▸ **WHAT TO WORK ON**:
Return the entries below in their exact form, leaving the pictures out.

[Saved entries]
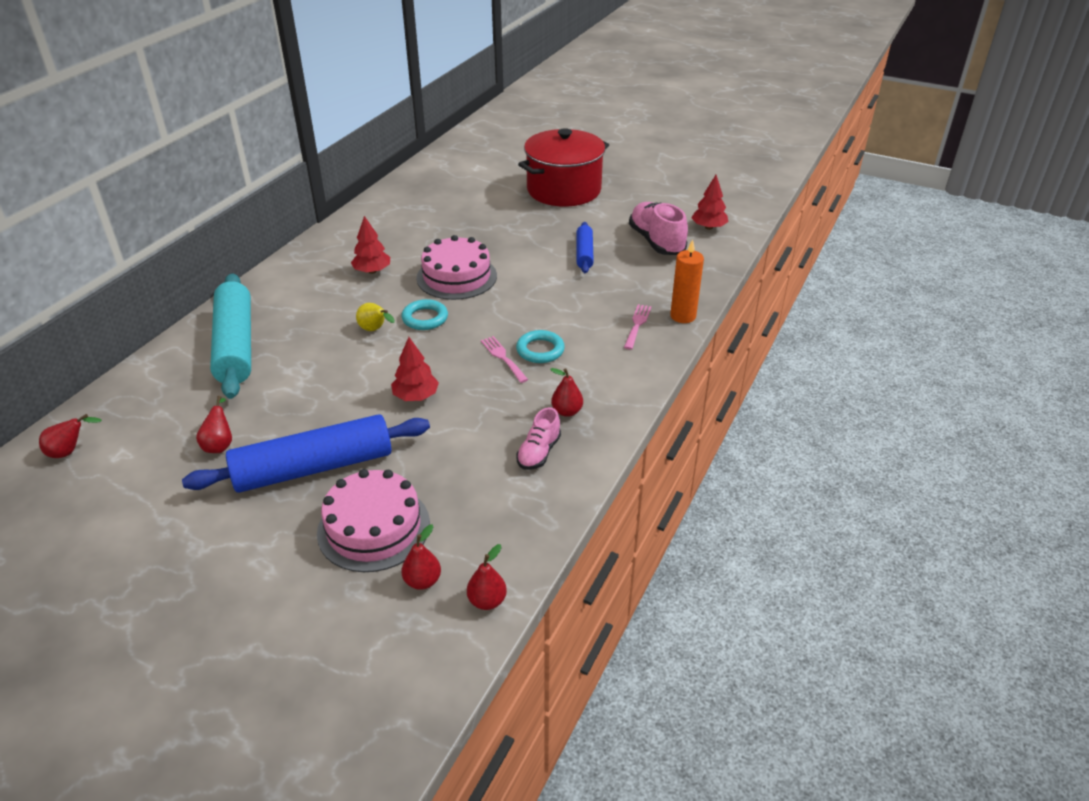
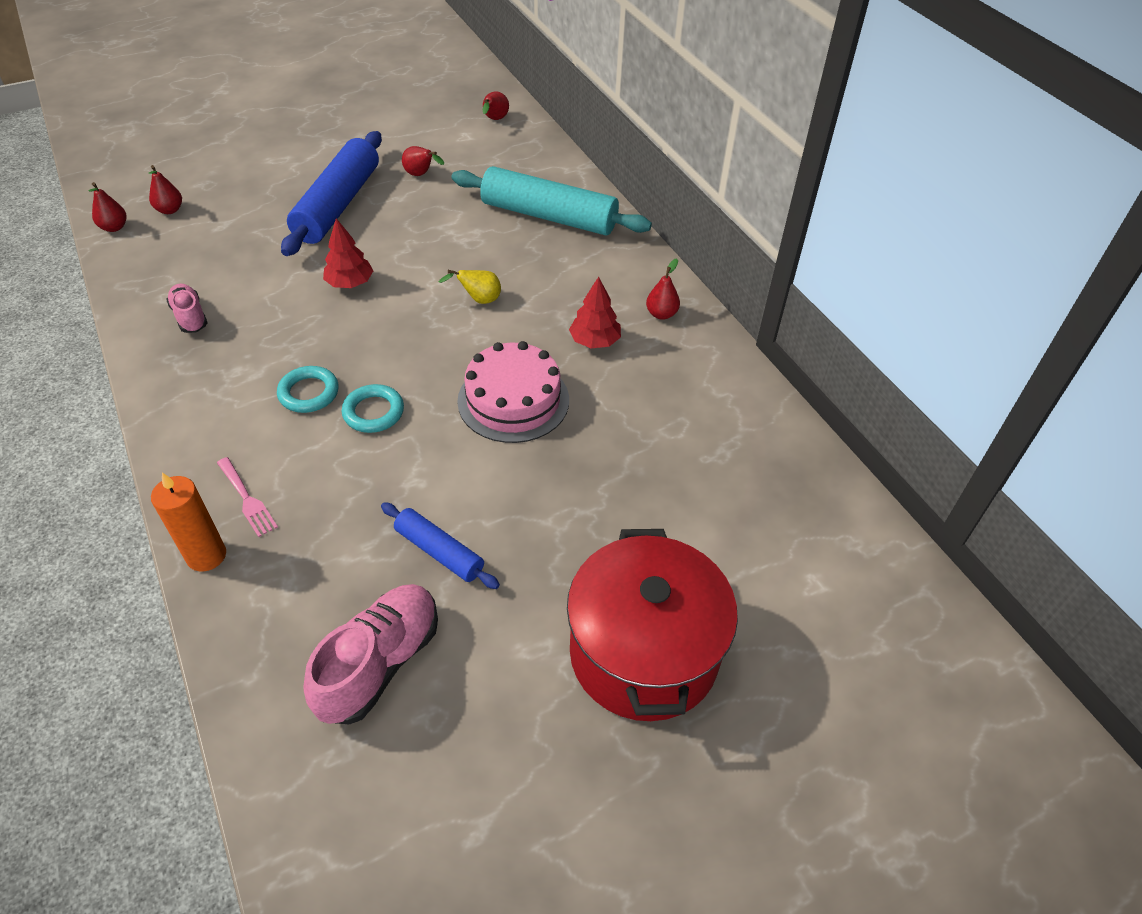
camera: 125 degrees right, 10 degrees up
(374, 528) = (242, 209): pink cake -> none
(425, 318) = (460, 340): turquoise ring -> turquoise ring (373, 412)
(503, 357) = (332, 361): pink fork -> none
(567, 411) = (208, 360): red pear -> red pear (661, 314)
(656, 242) = (380, 663): pink shoe -> pink shoe turned 75 degrees counterclockwise
(708, 227) = (342, 779): red tree -> none

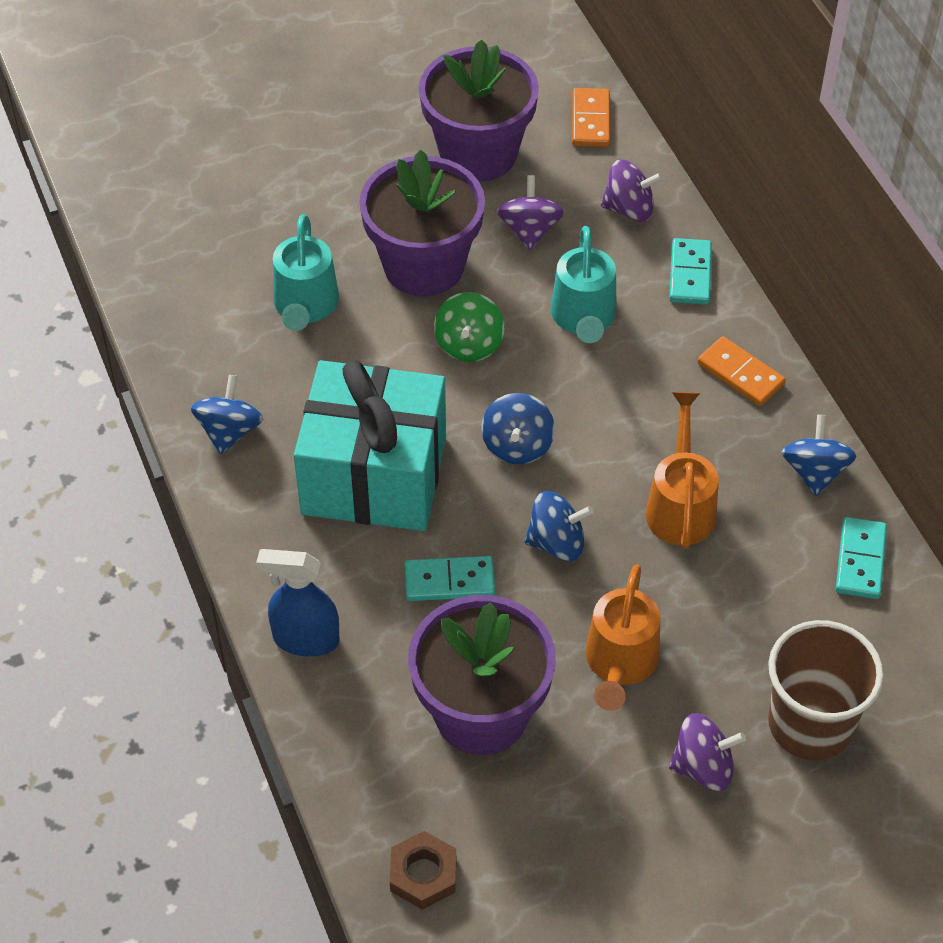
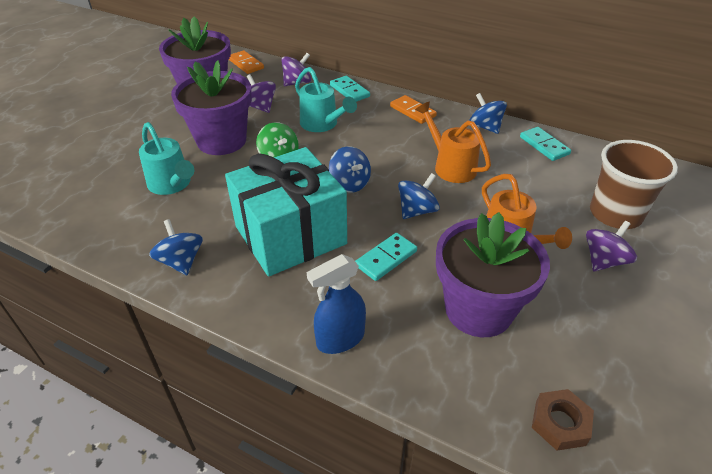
camera: 40 degrees left, 10 degrees down
(740, 374) = (412, 111): orange domino -> orange domino turned 45 degrees clockwise

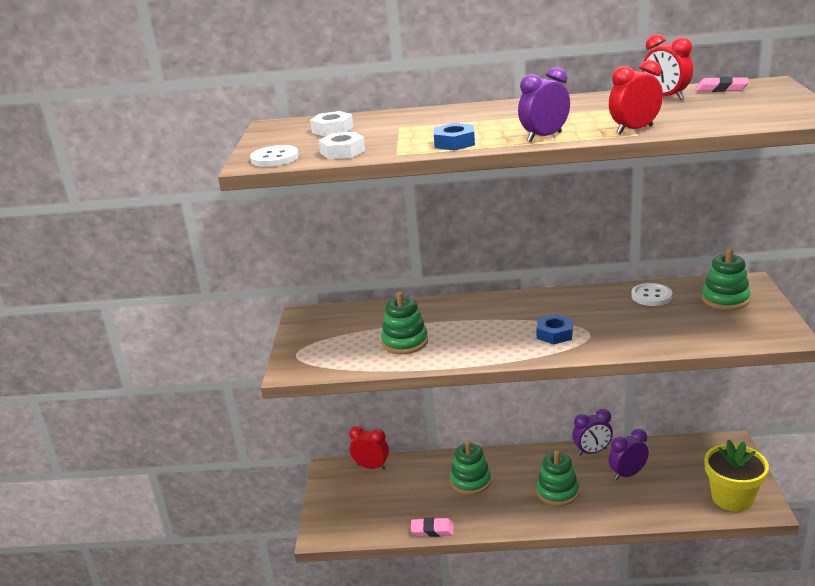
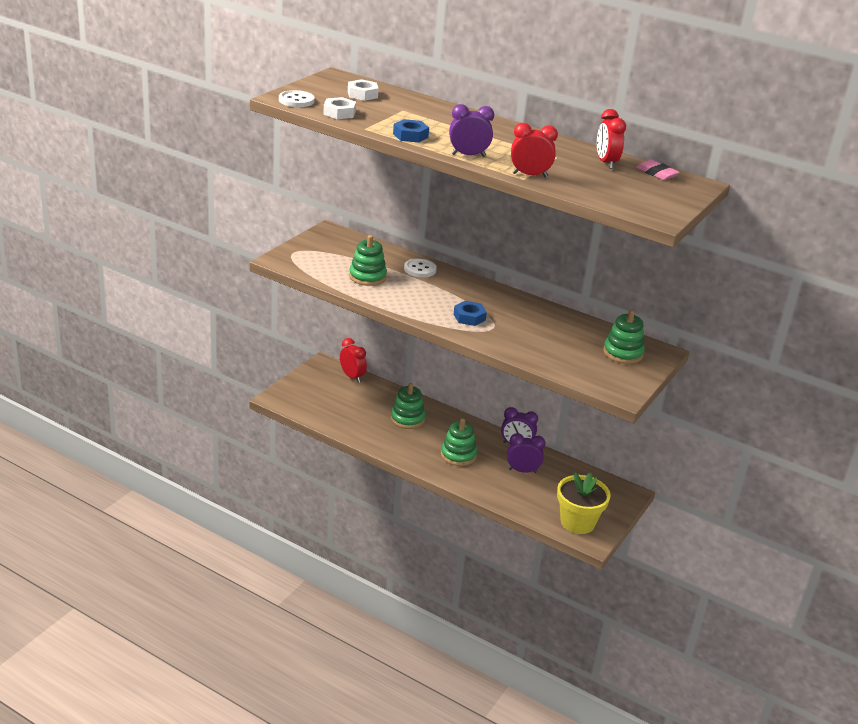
camera: 25 degrees right, 5 degrees up
(432, 530) = (348, 433): pink eraser -> none
(651, 296) = (574, 327): white button -> white button (420, 269)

▸ **RESPONSE BOX**:
camera: 125 degrees right, 10 degrees up
(374, 528) = (242, 209): pink cake -> none
(425, 318) = (460, 340): turquoise ring -> turquoise ring (373, 412)
(503, 357) = (332, 361): pink fork -> none
(567, 411) = (208, 360): red pear -> red pear (661, 314)
(656, 242) = (380, 663): pink shoe -> pink shoe turned 75 degrees counterclockwise
(708, 227) = (342, 779): red tree -> none

camera: 40 degrees left, 10 degrees down
(740, 374) = (412, 111): orange domino -> orange domino turned 45 degrees clockwise

camera: 25 degrees right, 5 degrees up
(432, 530) = (348, 433): pink eraser -> none
(651, 296) = (574, 327): white button -> white button (420, 269)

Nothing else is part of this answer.